Data listing:
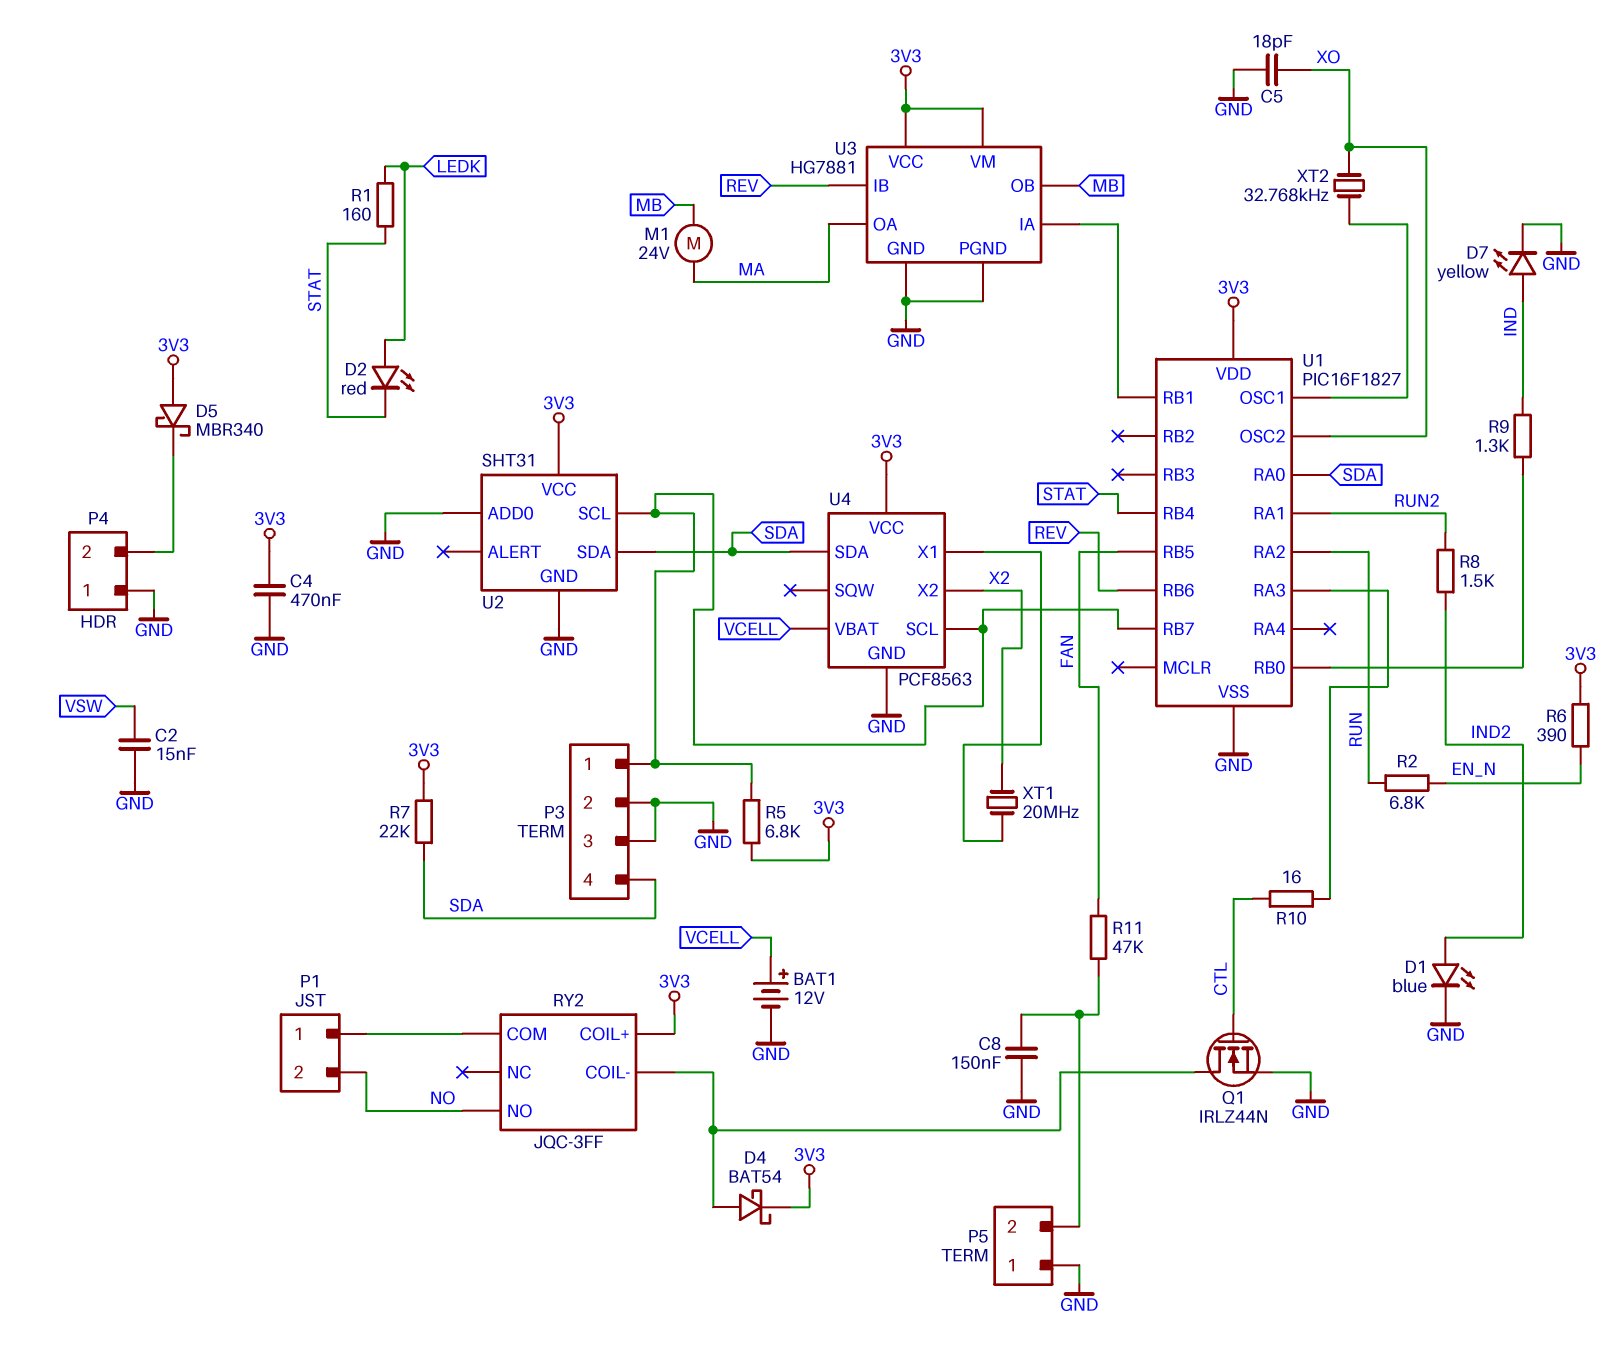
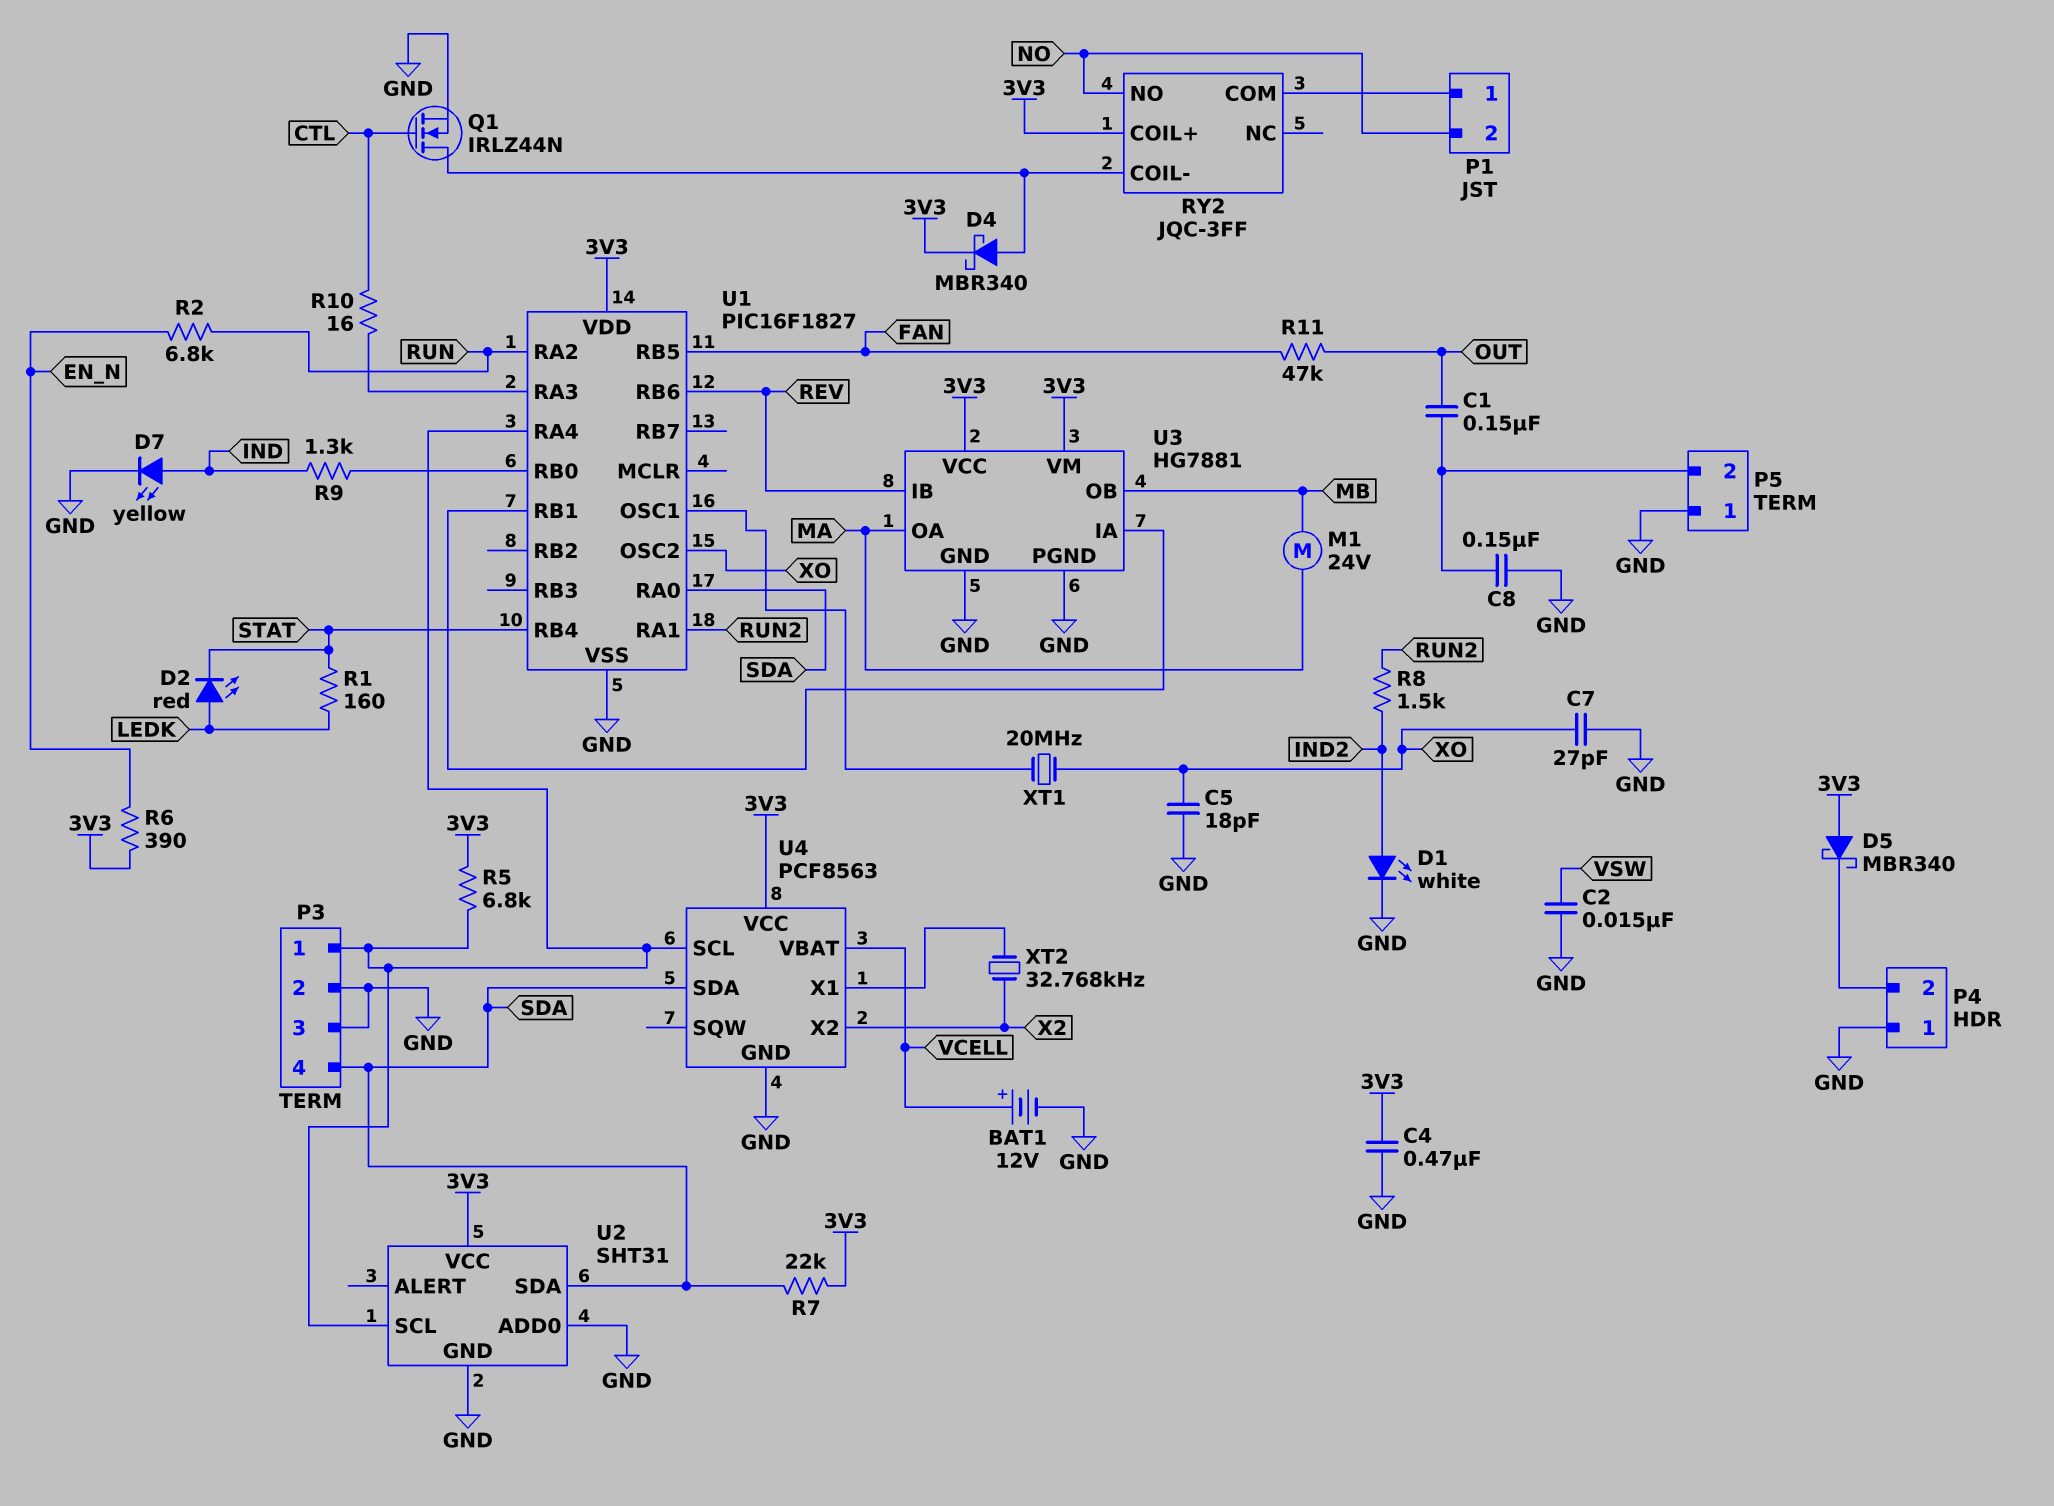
C1: none -> 150nF (OUT, P5/2)
C7: none -> 27pF (GND, XO)
D1: LED blue (A IND2, K GND) -> LED white (A IND2, K GND)
D4: schottky BAT54 (A RY2/COIL-, K 3V3) -> schottky MBR340 (A RY2/COIL-, K 3V3)
R11: 47k (FAN, P5/2) -> 47k (FAN, OUT)
U1 pin RA4: none -> P3/1
U1 pin RB7: P3/1 -> none
XT1: 20MHz (U4/X1, X2) -> 20MHz (U1/OSC1, XO)
XT2: 32.768kHz (U1/OSC1, XO) -> 32.768kHz (U4/X1, X2)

Problem details:
Report every line from the material above that mentions the word "none".

Response:
C1: none -> 150nF (OUT, P5/2)
C7: none -> 27pF (GND, XO)
U1 pin RA4: none -> P3/1
U1 pin RB7: P3/1 -> none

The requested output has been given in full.